PROMPT:
An exact retyping of all lines below is the answer; pictures do not belong in it.

SUPPLIED INFORMATION:
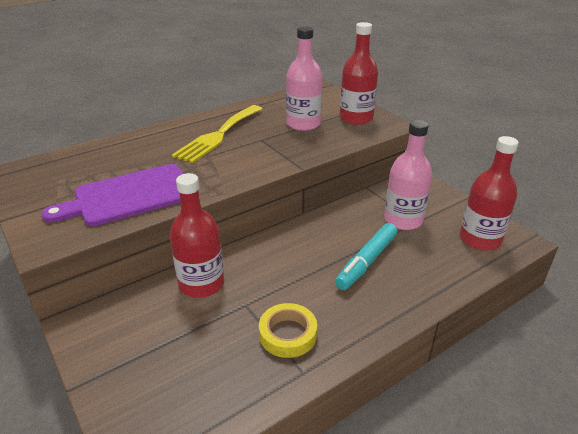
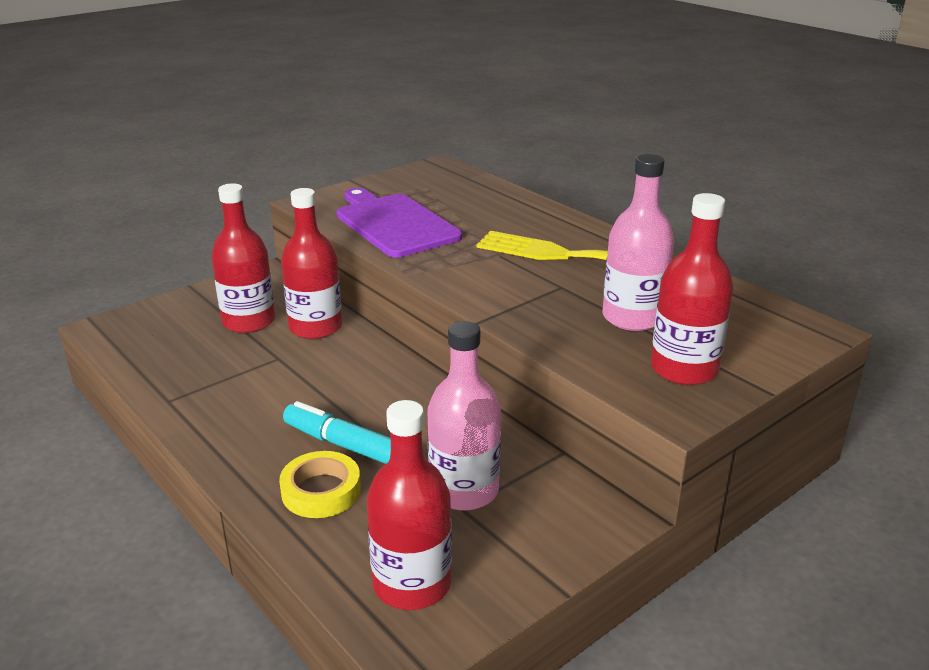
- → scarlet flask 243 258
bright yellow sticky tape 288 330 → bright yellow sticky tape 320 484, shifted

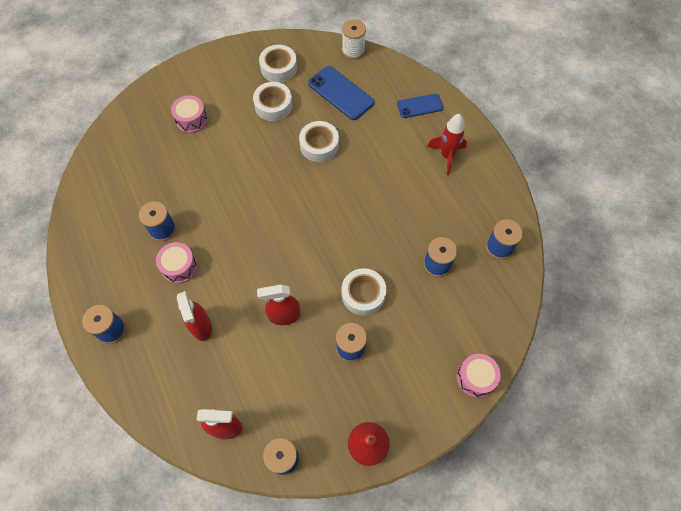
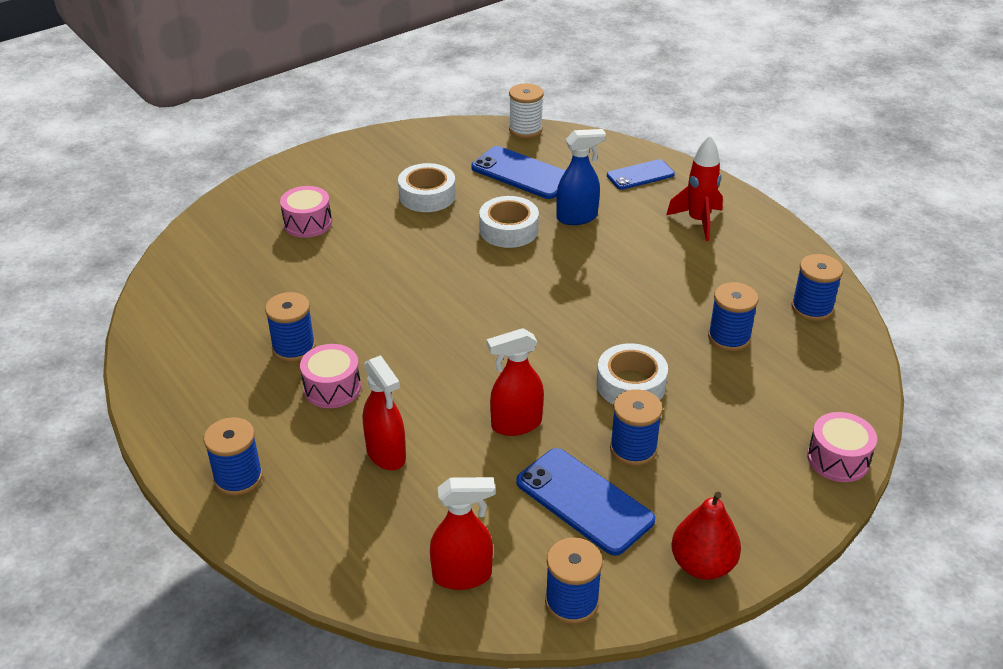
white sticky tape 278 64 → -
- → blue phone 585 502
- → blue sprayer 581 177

ANSWER TO THIS PROBLEM:
- → scarlet flask 243 258
bright yellow sticky tape 288 330 → bright yellow sticky tape 320 484, shifted

white sticky tape 278 64 → -
- → blue phone 585 502
- → blue sprayer 581 177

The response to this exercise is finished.